• _SHORT PROBLEM_
Copy all of the records below word for word, but leave the pictures out.

┄┄┄┄┄┄┄┄┄┄┄┄┄┄┄┄┄┄┄┄

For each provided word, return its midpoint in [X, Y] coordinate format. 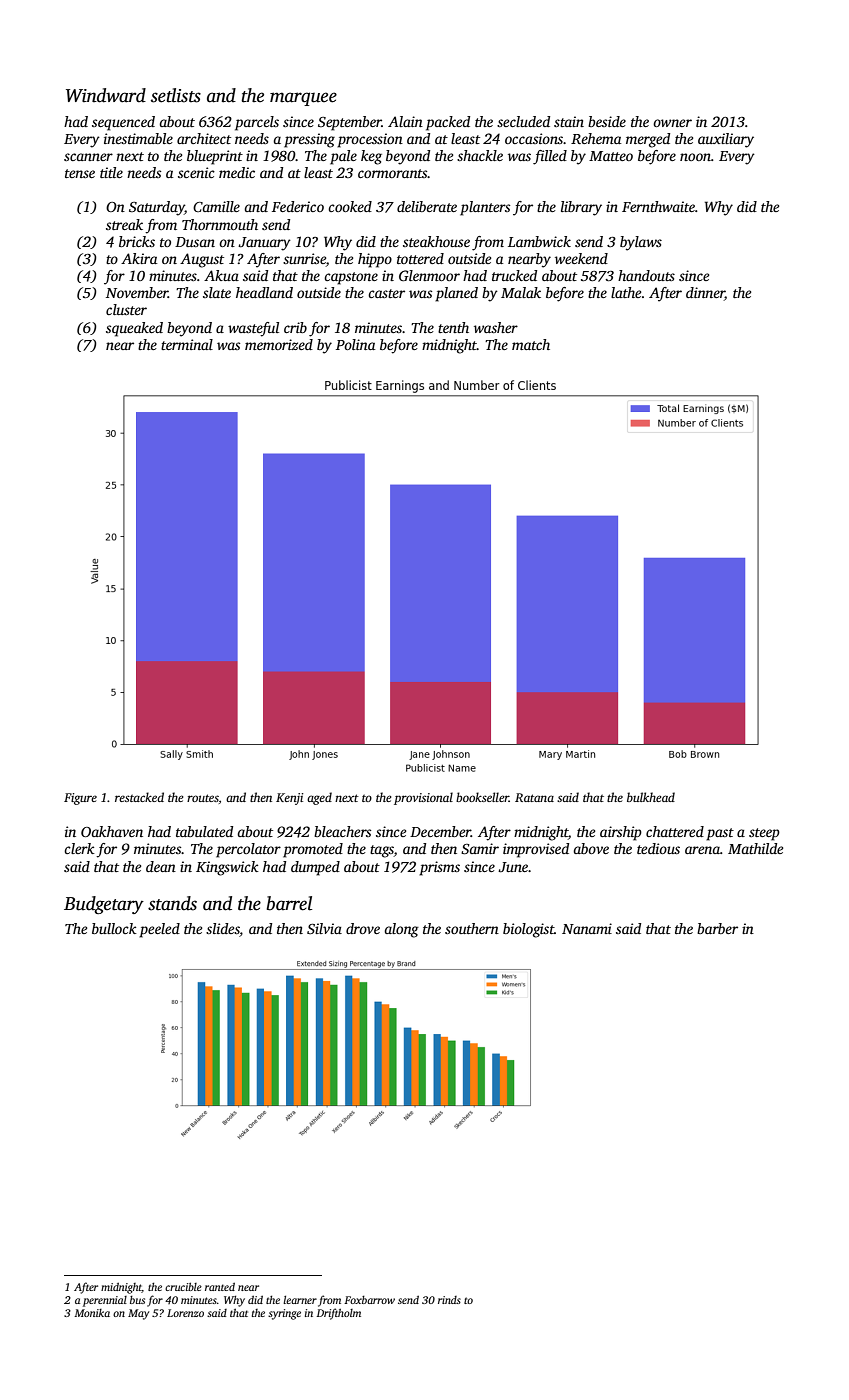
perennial [105, 1301]
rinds [449, 1300]
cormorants [393, 173]
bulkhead [651, 797]
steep [764, 834]
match [531, 344]
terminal [187, 344]
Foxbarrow [369, 1300]
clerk [79, 848]
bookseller [482, 797]
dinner [705, 294]
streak [124, 224]
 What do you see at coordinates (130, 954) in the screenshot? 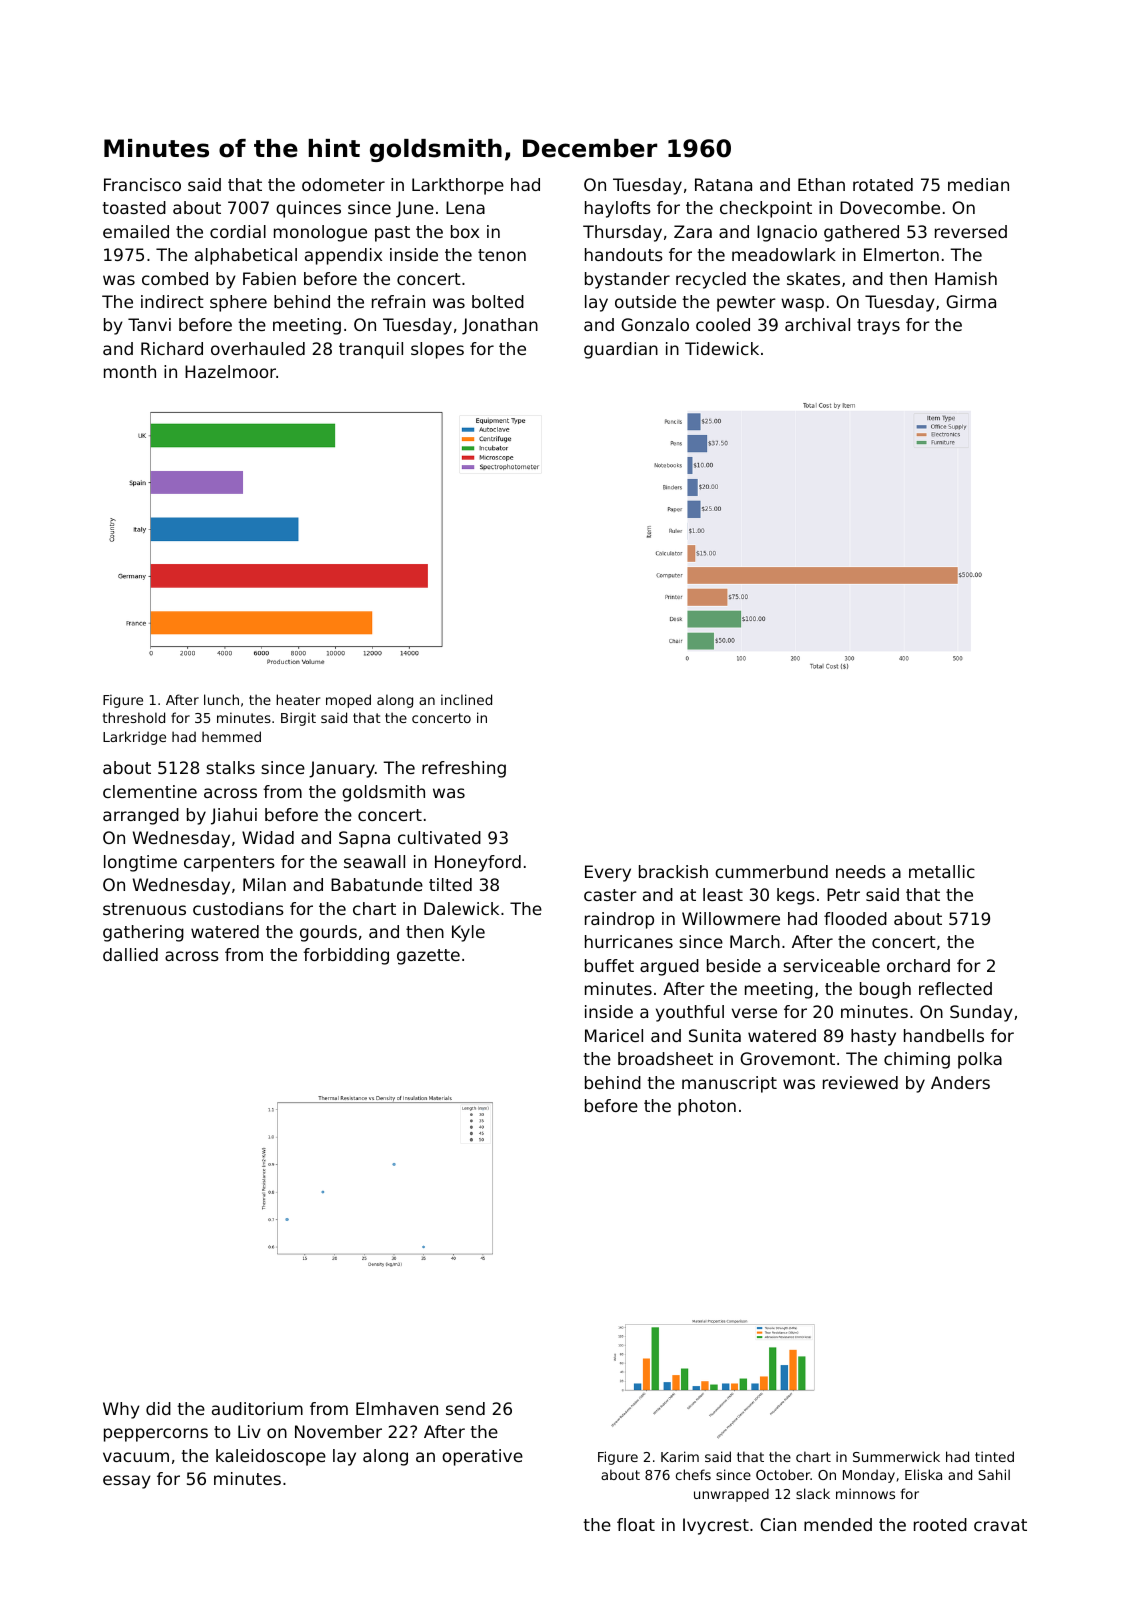
I see `dallied` at bounding box center [130, 954].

┄┄┄┄┄┄┄┄┄┄┄┄┄┄┄┄┄┄┄┄

• _THE RESPONSE_
For each provided word, return its midpoint in [X, Y] coordinate format. 
perennial [105, 1301]
rinds [449, 1300]
cormorants [393, 173]
bulkhead [651, 797]
steep [764, 834]
match [531, 344]
terminal [187, 344]
Foxbarrow [369, 1300]
clerk [79, 848]
bookseller [482, 797]
dinner [705, 294]
streak [124, 224]
 What do you see at coordinates (130, 954) in the screenshot? 
I see `dallied` at bounding box center [130, 954].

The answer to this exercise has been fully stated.